§ Available data
--------------------

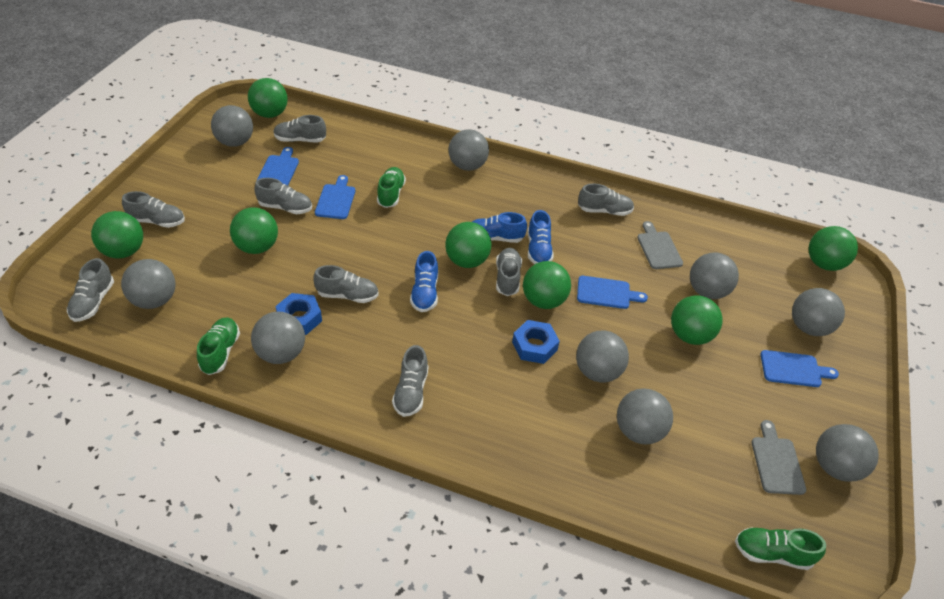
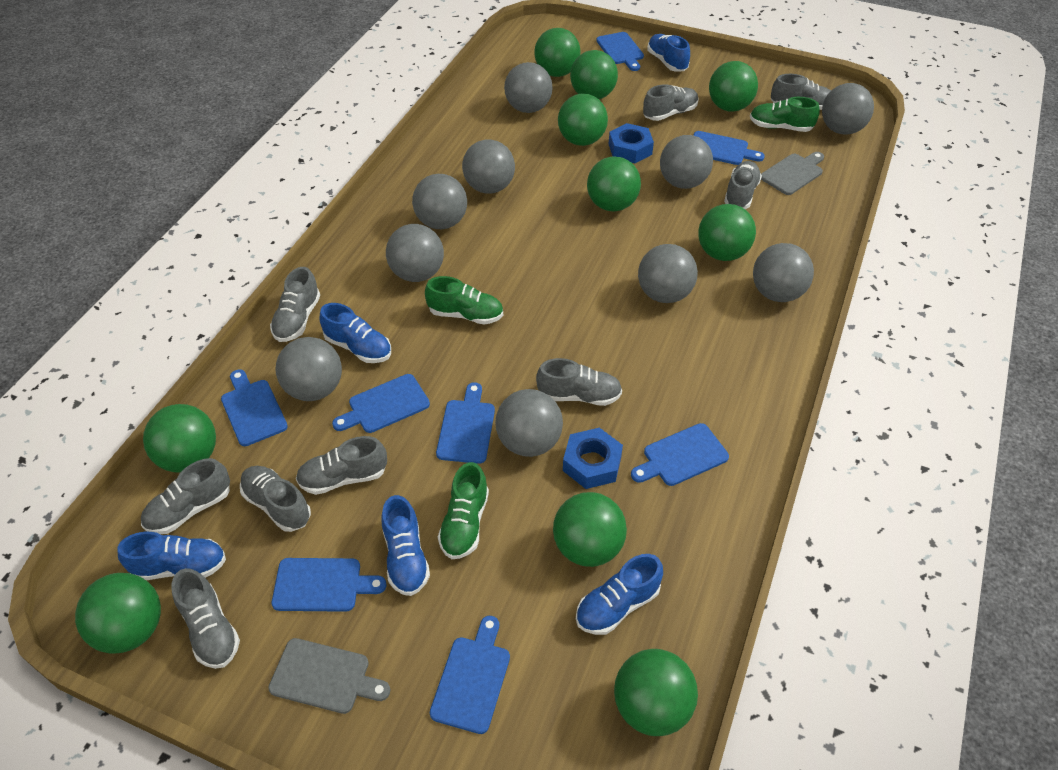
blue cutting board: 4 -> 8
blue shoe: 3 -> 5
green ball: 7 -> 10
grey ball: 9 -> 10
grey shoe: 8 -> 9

--------------------

What the records say must be written out exactly, with none of their pictures.

blue cutting board: 4 -> 8
blue shoe: 3 -> 5
green ball: 7 -> 10
grey ball: 9 -> 10
grey shoe: 8 -> 9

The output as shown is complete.